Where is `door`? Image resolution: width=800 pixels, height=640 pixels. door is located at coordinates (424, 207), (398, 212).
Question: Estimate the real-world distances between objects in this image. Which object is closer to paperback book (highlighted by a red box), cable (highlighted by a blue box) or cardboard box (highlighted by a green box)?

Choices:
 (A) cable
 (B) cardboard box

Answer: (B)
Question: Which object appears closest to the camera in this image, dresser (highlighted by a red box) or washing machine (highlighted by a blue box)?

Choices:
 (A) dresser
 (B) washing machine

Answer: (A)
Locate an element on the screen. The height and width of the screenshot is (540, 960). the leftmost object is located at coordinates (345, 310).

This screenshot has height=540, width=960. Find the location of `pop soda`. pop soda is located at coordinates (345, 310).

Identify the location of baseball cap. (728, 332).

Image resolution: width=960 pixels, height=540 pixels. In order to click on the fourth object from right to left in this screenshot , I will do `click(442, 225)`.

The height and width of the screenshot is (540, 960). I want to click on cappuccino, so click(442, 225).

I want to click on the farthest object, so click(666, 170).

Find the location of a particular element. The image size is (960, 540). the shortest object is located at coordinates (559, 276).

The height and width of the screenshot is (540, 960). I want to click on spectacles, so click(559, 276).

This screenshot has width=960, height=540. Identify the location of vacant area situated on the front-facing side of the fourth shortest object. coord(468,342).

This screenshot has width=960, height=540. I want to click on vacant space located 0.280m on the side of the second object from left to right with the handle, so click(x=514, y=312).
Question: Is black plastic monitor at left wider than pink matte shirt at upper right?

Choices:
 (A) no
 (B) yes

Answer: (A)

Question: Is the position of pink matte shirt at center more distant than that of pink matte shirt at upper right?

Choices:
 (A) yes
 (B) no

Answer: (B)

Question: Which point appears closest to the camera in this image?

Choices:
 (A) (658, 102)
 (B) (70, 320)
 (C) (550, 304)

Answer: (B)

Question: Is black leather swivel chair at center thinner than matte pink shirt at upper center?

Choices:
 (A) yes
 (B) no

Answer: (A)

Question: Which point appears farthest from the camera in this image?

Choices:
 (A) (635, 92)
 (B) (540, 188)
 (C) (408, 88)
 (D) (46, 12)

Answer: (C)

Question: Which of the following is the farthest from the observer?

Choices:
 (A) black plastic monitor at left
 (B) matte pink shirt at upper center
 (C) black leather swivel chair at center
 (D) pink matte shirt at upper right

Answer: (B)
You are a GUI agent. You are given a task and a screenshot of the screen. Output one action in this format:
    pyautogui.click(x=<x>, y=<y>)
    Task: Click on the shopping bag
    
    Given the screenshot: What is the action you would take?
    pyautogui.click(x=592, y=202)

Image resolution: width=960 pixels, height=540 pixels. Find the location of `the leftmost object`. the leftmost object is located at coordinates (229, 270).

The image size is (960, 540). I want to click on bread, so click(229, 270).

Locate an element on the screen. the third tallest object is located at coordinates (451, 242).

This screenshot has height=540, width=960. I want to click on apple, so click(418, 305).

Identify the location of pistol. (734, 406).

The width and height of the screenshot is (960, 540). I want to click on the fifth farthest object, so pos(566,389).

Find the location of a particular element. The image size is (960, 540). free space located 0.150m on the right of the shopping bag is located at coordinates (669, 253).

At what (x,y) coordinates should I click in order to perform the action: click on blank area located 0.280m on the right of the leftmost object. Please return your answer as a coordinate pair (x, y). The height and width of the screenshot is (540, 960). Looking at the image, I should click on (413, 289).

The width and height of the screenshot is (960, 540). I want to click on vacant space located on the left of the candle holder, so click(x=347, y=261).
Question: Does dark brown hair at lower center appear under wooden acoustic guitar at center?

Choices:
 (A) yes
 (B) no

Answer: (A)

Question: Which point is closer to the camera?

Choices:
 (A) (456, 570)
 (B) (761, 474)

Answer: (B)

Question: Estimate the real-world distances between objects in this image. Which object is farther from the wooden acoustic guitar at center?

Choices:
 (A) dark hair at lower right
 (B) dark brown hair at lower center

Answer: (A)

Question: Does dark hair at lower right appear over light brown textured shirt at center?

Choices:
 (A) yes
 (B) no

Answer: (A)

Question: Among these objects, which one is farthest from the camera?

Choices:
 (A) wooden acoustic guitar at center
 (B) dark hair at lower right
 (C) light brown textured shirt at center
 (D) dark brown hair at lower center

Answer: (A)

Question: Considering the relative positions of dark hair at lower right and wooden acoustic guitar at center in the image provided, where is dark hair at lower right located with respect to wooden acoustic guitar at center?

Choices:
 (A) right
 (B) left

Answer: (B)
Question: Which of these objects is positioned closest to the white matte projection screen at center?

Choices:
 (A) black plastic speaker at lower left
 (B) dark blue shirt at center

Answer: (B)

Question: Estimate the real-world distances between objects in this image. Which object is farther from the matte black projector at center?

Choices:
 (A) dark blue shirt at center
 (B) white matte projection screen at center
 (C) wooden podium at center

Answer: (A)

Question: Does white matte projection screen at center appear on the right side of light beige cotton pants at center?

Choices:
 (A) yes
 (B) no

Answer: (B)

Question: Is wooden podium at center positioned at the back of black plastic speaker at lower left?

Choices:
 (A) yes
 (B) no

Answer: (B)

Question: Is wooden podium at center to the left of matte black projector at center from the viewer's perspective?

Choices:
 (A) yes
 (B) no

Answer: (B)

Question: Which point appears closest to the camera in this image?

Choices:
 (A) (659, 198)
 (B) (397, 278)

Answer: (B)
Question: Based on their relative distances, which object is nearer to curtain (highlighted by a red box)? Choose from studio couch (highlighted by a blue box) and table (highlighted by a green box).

· · · ·

### EXERCISE DESCRIPTION:
Pick out every line in the rows above that contains the word "speaker", and copy each of those lines.

### FINISHED TASK:
 (A) black plastic speaker at lower left
Question: Is wooden podium at center positioned at the back of black plastic speaker at lower left?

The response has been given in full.